Exercise instructions
Reproduce the records that follow in full, excluding any picture they contain.

BEGIN Extracted records

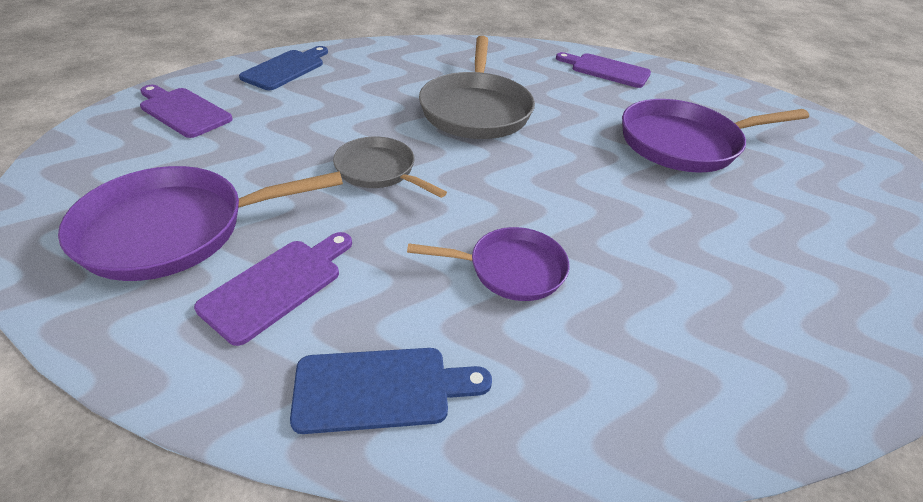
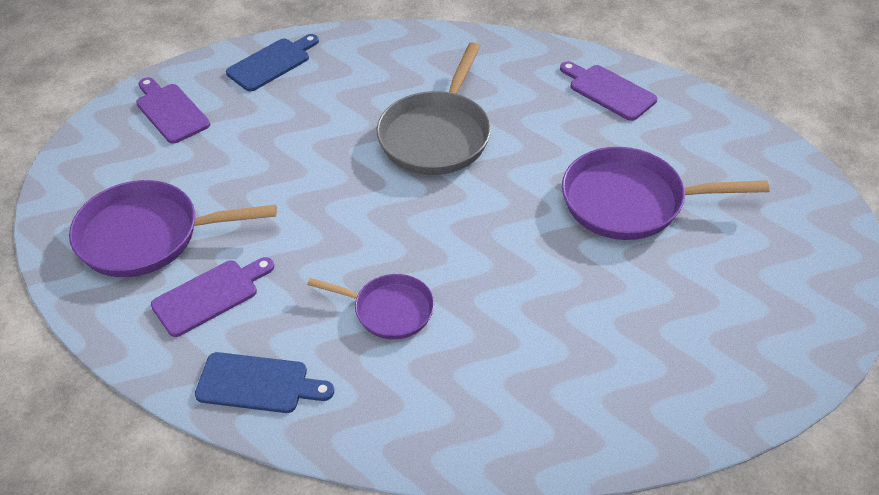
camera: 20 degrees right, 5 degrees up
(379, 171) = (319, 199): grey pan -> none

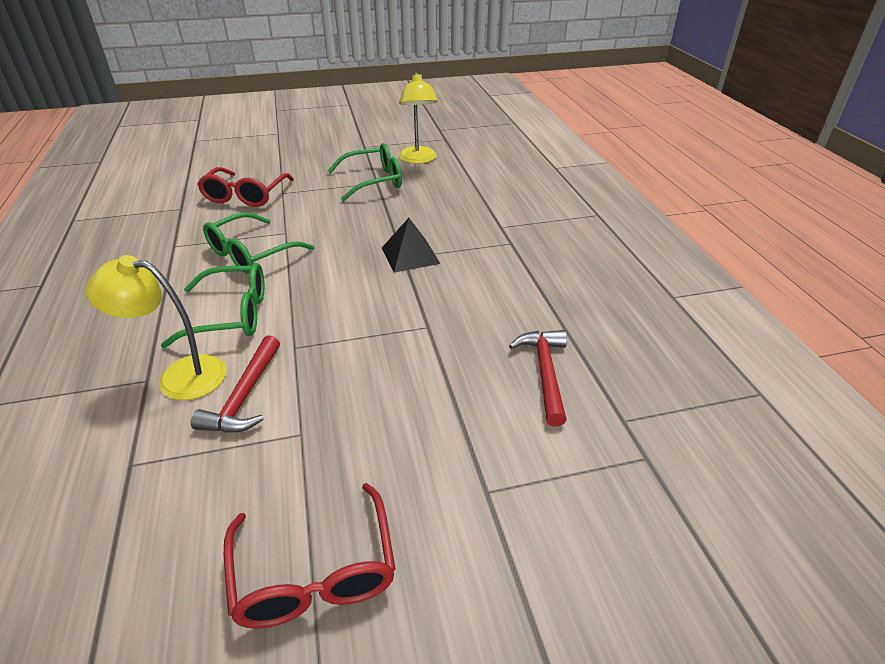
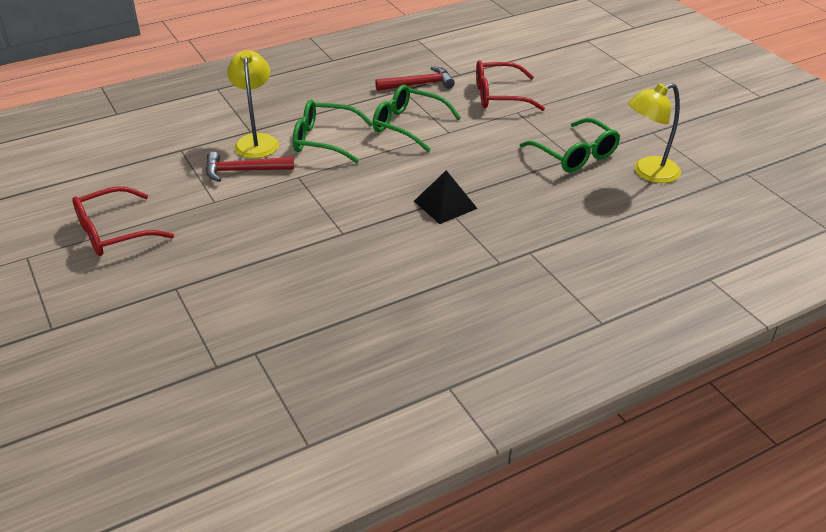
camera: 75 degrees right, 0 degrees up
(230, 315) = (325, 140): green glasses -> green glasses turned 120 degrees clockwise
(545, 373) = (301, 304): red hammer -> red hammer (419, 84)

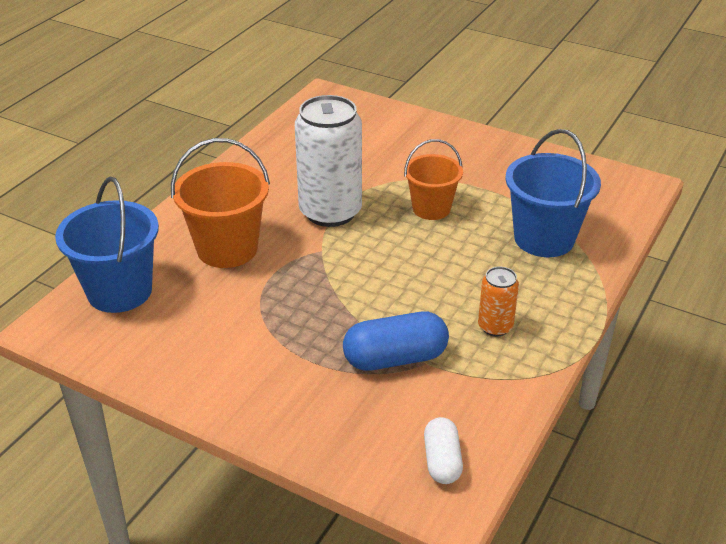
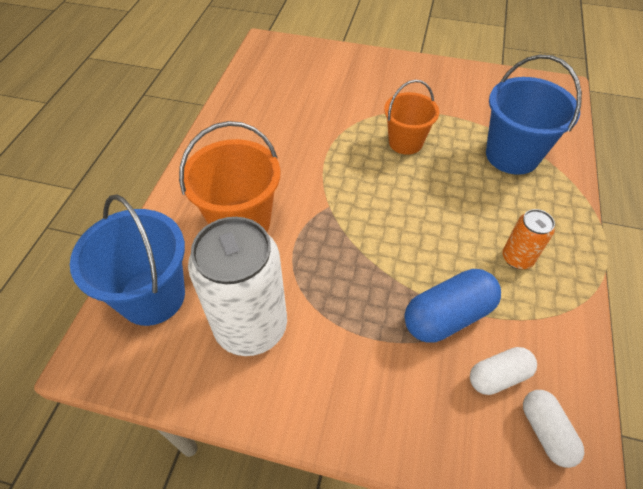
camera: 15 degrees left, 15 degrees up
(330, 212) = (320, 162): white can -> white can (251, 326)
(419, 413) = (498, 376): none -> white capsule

END Extracted records

Written response
camera: 20 degrees right, 5 degrees up
(379, 171) = (319, 199): grey pan -> none

camera: 75 degrees right, 0 degrees up
(230, 315) = (325, 140): green glasses -> green glasses turned 120 degrees clockwise
(545, 373) = (301, 304): red hammer -> red hammer (419, 84)

camera: 15 degrees left, 15 degrees up
(330, 212) = (320, 162): white can -> white can (251, 326)
(419, 413) = (498, 376): none -> white capsule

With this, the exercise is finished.